__Data__
╭──
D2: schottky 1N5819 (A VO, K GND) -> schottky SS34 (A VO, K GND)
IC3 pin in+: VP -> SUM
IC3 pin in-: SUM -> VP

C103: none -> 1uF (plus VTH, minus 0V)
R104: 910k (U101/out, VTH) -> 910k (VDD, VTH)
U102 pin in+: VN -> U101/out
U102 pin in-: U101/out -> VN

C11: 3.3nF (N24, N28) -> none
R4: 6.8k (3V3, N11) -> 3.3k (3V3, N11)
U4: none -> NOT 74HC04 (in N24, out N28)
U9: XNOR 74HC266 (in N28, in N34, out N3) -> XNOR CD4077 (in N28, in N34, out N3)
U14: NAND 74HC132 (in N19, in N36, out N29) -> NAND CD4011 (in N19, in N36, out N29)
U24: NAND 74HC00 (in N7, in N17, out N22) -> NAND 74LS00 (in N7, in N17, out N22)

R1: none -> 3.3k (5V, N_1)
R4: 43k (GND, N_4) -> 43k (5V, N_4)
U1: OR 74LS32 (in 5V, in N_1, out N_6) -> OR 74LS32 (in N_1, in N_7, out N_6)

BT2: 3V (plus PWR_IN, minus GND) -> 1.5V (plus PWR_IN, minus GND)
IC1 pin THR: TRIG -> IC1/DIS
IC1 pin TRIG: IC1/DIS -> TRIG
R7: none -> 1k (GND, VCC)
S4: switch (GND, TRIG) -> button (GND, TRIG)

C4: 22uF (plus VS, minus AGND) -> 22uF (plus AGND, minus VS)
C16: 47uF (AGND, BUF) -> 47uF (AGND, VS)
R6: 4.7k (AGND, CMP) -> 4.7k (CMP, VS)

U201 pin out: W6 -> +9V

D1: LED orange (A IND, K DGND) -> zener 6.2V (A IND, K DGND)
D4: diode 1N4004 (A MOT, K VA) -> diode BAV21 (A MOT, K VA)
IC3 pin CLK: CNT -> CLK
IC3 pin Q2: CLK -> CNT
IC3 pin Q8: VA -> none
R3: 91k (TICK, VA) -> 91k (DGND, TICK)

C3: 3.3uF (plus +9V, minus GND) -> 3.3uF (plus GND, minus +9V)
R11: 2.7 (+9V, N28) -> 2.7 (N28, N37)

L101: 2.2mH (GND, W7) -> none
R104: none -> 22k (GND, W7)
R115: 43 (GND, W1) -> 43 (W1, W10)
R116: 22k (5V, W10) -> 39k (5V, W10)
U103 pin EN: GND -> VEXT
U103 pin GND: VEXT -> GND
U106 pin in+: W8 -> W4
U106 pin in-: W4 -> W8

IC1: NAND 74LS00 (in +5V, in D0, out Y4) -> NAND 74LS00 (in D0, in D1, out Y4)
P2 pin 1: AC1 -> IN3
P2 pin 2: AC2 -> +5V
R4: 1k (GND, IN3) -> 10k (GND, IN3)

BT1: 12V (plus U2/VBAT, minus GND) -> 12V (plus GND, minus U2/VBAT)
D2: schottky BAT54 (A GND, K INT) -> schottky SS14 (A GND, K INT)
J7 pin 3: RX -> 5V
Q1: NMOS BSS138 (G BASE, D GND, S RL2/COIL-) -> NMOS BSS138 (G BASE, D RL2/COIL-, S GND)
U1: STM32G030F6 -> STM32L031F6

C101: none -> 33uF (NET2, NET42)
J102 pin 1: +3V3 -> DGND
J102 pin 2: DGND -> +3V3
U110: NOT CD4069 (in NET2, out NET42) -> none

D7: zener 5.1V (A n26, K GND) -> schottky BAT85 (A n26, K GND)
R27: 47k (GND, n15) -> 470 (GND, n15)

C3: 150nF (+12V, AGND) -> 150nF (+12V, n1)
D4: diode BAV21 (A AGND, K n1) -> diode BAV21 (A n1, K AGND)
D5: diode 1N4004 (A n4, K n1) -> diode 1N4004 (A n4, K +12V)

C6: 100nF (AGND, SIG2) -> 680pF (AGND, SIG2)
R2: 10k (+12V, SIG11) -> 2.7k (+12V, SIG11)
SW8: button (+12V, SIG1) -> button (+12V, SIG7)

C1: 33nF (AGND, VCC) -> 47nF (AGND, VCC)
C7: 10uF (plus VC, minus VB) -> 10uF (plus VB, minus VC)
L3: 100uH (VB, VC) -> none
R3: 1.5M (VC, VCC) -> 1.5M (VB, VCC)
╰──
__Brief__
Please return all of the entries shown above, exactly as they stand.

__Result of this exercise__
D2: schottky 1N5819 (A VO, K GND) -> schottky SS34 (A VO, K GND)
IC3 pin in+: VP -> SUM
IC3 pin in-: SUM -> VP

C103: none -> 1uF (plus VTH, minus 0V)
R104: 910k (U101/out, VTH) -> 910k (VDD, VTH)
U102 pin in+: VN -> U101/out
U102 pin in-: U101/out -> VN

C11: 3.3nF (N24, N28) -> none
R4: 6.8k (3V3, N11) -> 3.3k (3V3, N11)
U4: none -> NOT 74HC04 (in N24, out N28)
U9: XNOR 74HC266 (in N28, in N34, out N3) -> XNOR CD4077 (in N28, in N34, out N3)
U14: NAND 74HC132 (in N19, in N36, out N29) -> NAND CD4011 (in N19, in N36, out N29)
U24: NAND 74HC00 (in N7, in N17, out N22) -> NAND 74LS00 (in N7, in N17, out N22)

R1: none -> 3.3k (5V, N_1)
R4: 43k (GND, N_4) -> 43k (5V, N_4)
U1: OR 74LS32 (in 5V, in N_1, out N_6) -> OR 74LS32 (in N_1, in N_7, out N_6)

BT2: 3V (plus PWR_IN, minus GND) -> 1.5V (plus PWR_IN, minus GND)
IC1 pin THR: TRIG -> IC1/DIS
IC1 pin TRIG: IC1/DIS -> TRIG
R7: none -> 1k (GND, VCC)
S4: switch (GND, TRIG) -> button (GND, TRIG)

C4: 22uF (plus VS, minus AGND) -> 22uF (plus AGND, minus VS)
C16: 47uF (AGND, BUF) -> 47uF (AGND, VS)
R6: 4.7k (AGND, CMP) -> 4.7k (CMP, VS)

U201 pin out: W6 -> +9V

D1: LED orange (A IND, K DGND) -> zener 6.2V (A IND, K DGND)
D4: diode 1N4004 (A MOT, K VA) -> diode BAV21 (A MOT, K VA)
IC3 pin CLK: CNT -> CLK
IC3 pin Q2: CLK -> CNT
IC3 pin Q8: VA -> none
R3: 91k (TICK, VA) -> 91k (DGND, TICK)

C3: 3.3uF (plus +9V, minus GND) -> 3.3uF (plus GND, minus +9V)
R11: 2.7 (+9V, N28) -> 2.7 (N28, N37)

L101: 2.2mH (GND, W7) -> none
R104: none -> 22k (GND, W7)
R115: 43 (GND, W1) -> 43 (W1, W10)
R116: 22k (5V, W10) -> 39k (5V, W10)
U103 pin EN: GND -> VEXT
U103 pin GND: VEXT -> GND
U106 pin in+: W8 -> W4
U106 pin in-: W4 -> W8

IC1: NAND 74LS00 (in +5V, in D0, out Y4) -> NAND 74LS00 (in D0, in D1, out Y4)
P2 pin 1: AC1 -> IN3
P2 pin 2: AC2 -> +5V
R4: 1k (GND, IN3) -> 10k (GND, IN3)

BT1: 12V (plus U2/VBAT, minus GND) -> 12V (plus GND, minus U2/VBAT)
D2: schottky BAT54 (A GND, K INT) -> schottky SS14 (A GND, K INT)
J7 pin 3: RX -> 5V
Q1: NMOS BSS138 (G BASE, D GND, S RL2/COIL-) -> NMOS BSS138 (G BASE, D RL2/COIL-, S GND)
U1: STM32G030F6 -> STM32L031F6

C101: none -> 33uF (NET2, NET42)
J102 pin 1: +3V3 -> DGND
J102 pin 2: DGND -> +3V3
U110: NOT CD4069 (in NET2, out NET42) -> none

D7: zener 5.1V (A n26, K GND) -> schottky BAT85 (A n26, K GND)
R27: 47k (GND, n15) -> 470 (GND, n15)

C3: 150nF (+12V, AGND) -> 150nF (+12V, n1)
D4: diode BAV21 (A AGND, K n1) -> diode BAV21 (A n1, K AGND)
D5: diode 1N4004 (A n4, K n1) -> diode 1N4004 (A n4, K +12V)

C6: 100nF (AGND, SIG2) -> 680pF (AGND, SIG2)
R2: 10k (+12V, SIG11) -> 2.7k (+12V, SIG11)
SW8: button (+12V, SIG1) -> button (+12V, SIG7)

C1: 33nF (AGND, VCC) -> 47nF (AGND, VCC)
C7: 10uF (plus VC, minus VB) -> 10uF (plus VB, minus VC)
L3: 100uH (VB, VC) -> none
R3: 1.5M (VC, VCC) -> 1.5M (VB, VCC)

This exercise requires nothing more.